*Dataset extract:*
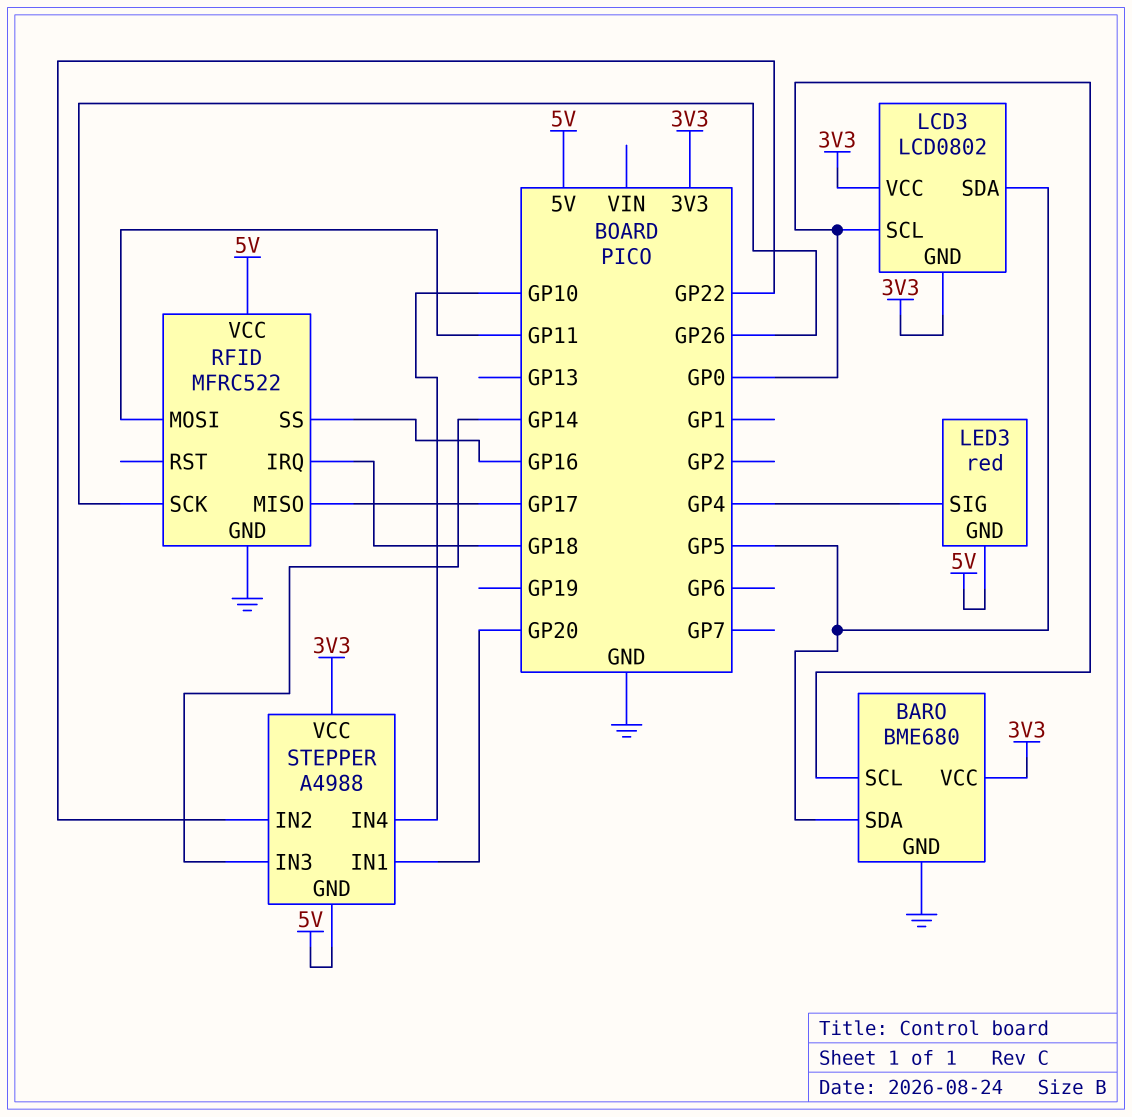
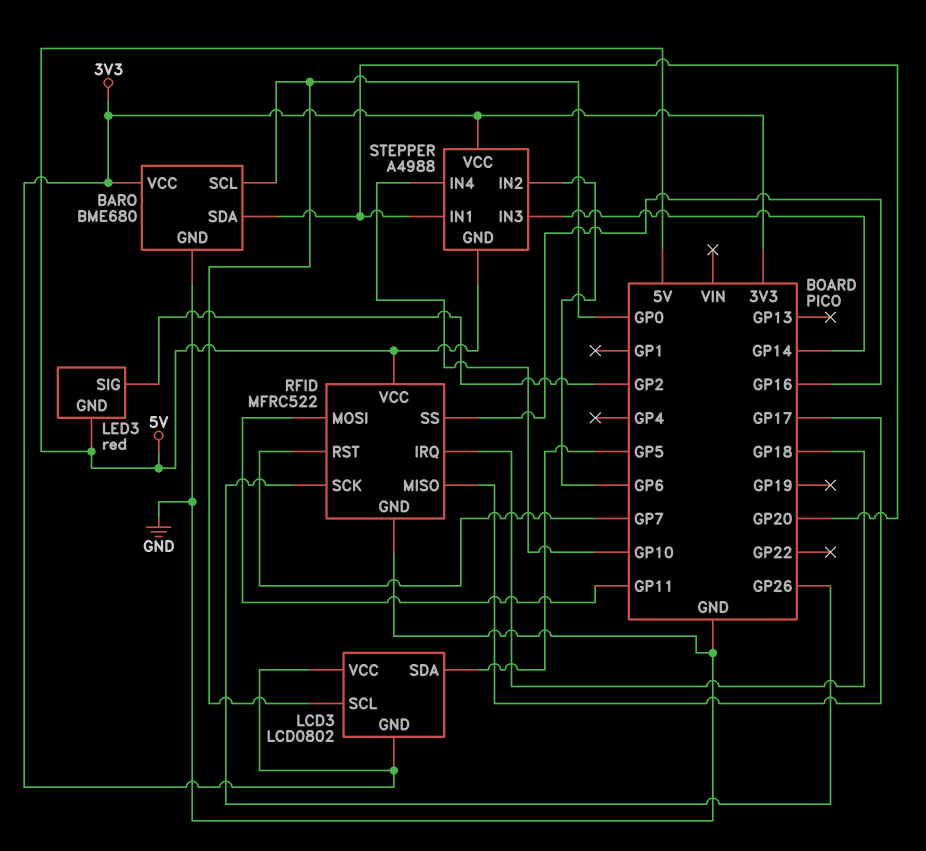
BARO pin SDA: GP5 -> GP20
LED3 pin SIG: GP4 -> GP2
RFID pin RST: none -> GP7
STEPPER pin IN2: GP22 -> GP6

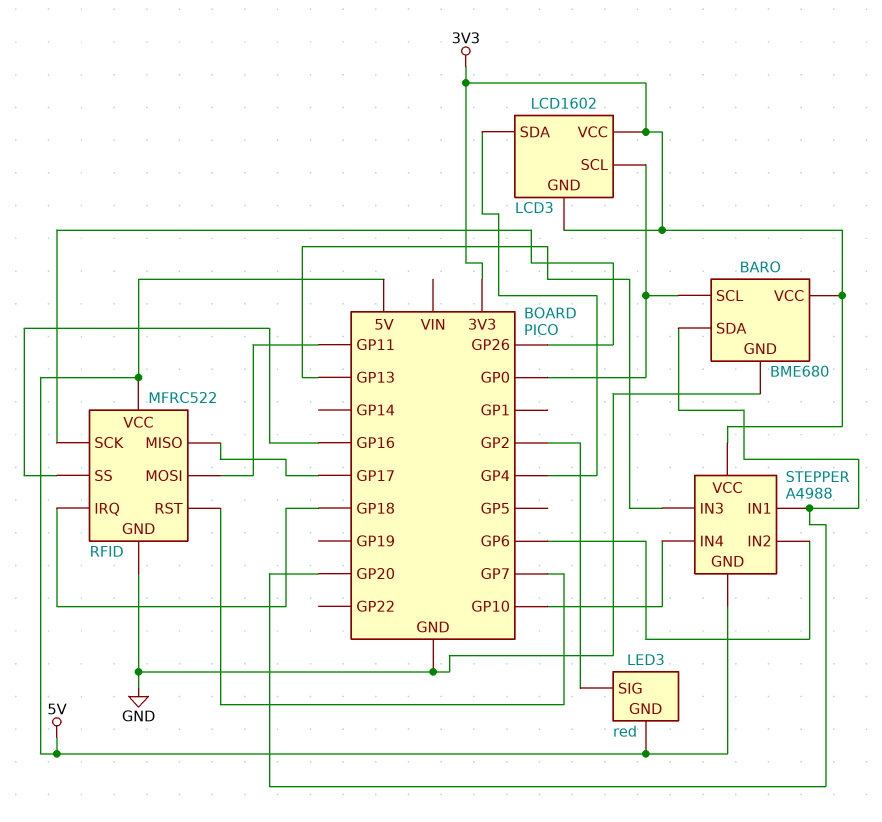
LCD3: LCD0802 -> LCD1602
LCD3 pin SDA: GP5 -> GP4
STEPPER pin IN3: GP14 -> GP13

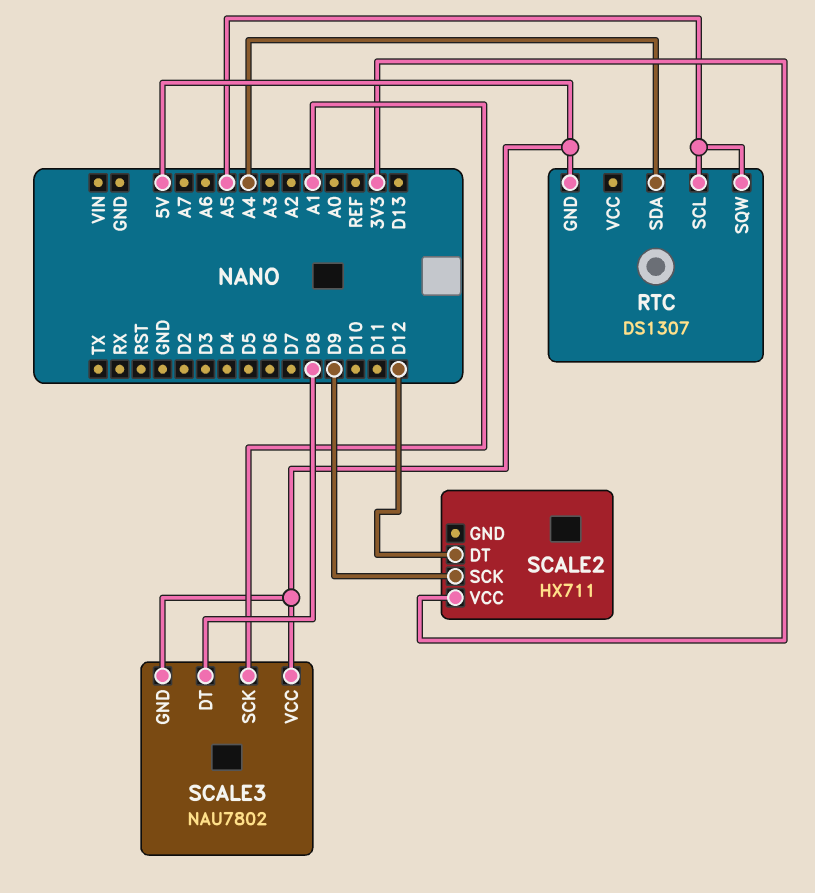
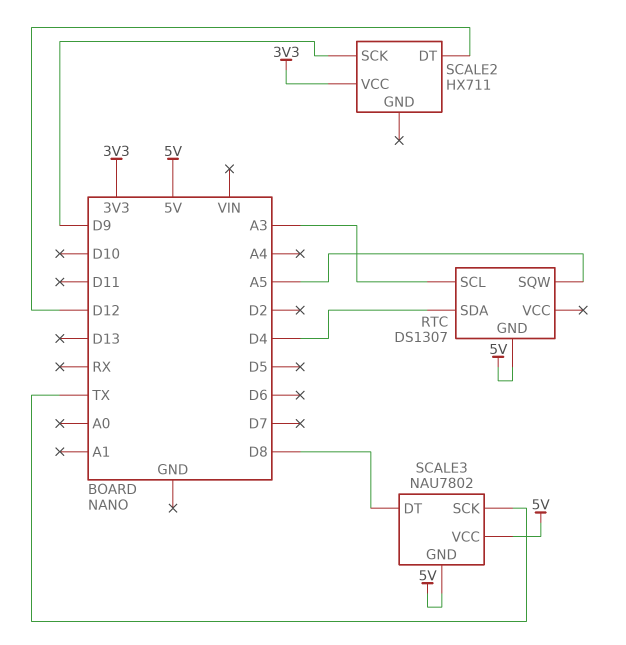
RTC pin SCL: A5 -> A3
RTC pin SDA: A4 -> D4
SCALE3 pin SCK: A1 -> TX

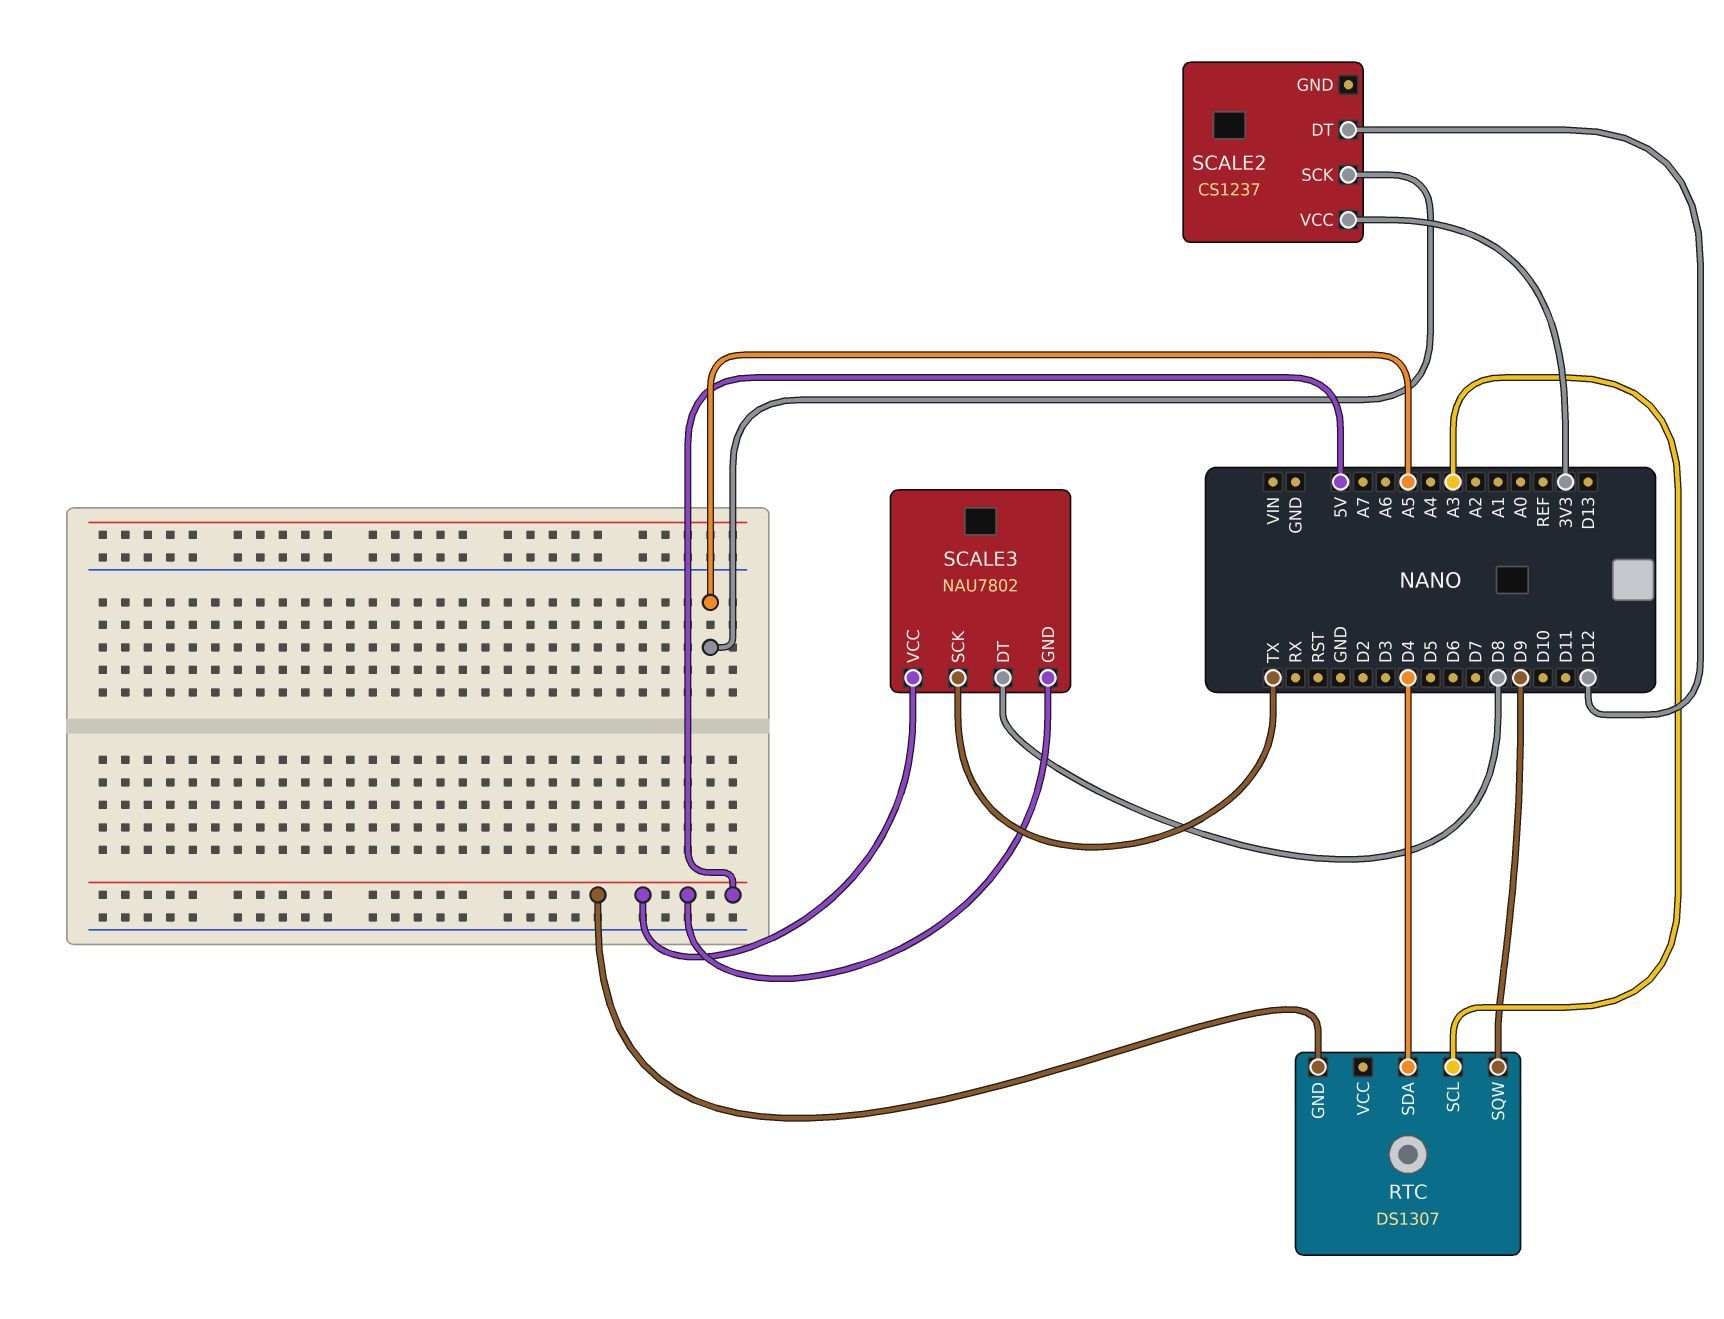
RTC pin SQW: A5 -> D9
SCALE2: HX711 -> CS1237
SCALE2 pin SCK: D9 -> A5

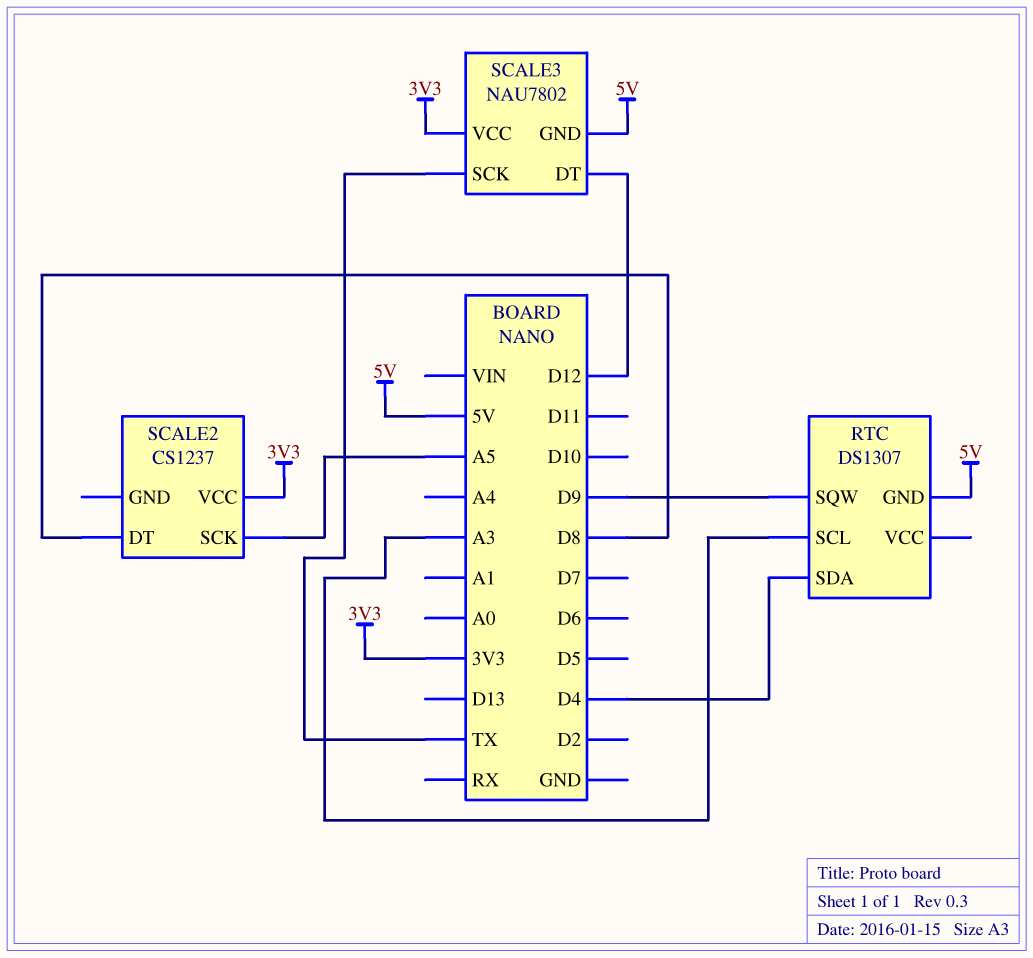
SCALE2 pin DT: D12 -> D8
SCALE3 pin DT: D8 -> D12
SCALE3 pin VCC: 5V -> 3V3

*Work order:*
Each record must be repeated verbatim, and no picture may appear in the copy.

*Final answer:*
BARO pin SDA: GP5 -> GP20
LED3 pin SIG: GP4 -> GP2
RFID pin RST: none -> GP7
STEPPER pin IN2: GP22 -> GP6

LCD3: LCD0802 -> LCD1602
LCD3 pin SDA: GP5 -> GP4
STEPPER pin IN3: GP14 -> GP13

RTC pin SCL: A5 -> A3
RTC pin SDA: A4 -> D4
SCALE3 pin SCK: A1 -> TX

RTC pin SQW: A5 -> D9
SCALE2: HX711 -> CS1237
SCALE2 pin SCK: D9 -> A5

SCALE2 pin DT: D12 -> D8
SCALE3 pin DT: D8 -> D12
SCALE3 pin VCC: 5V -> 3V3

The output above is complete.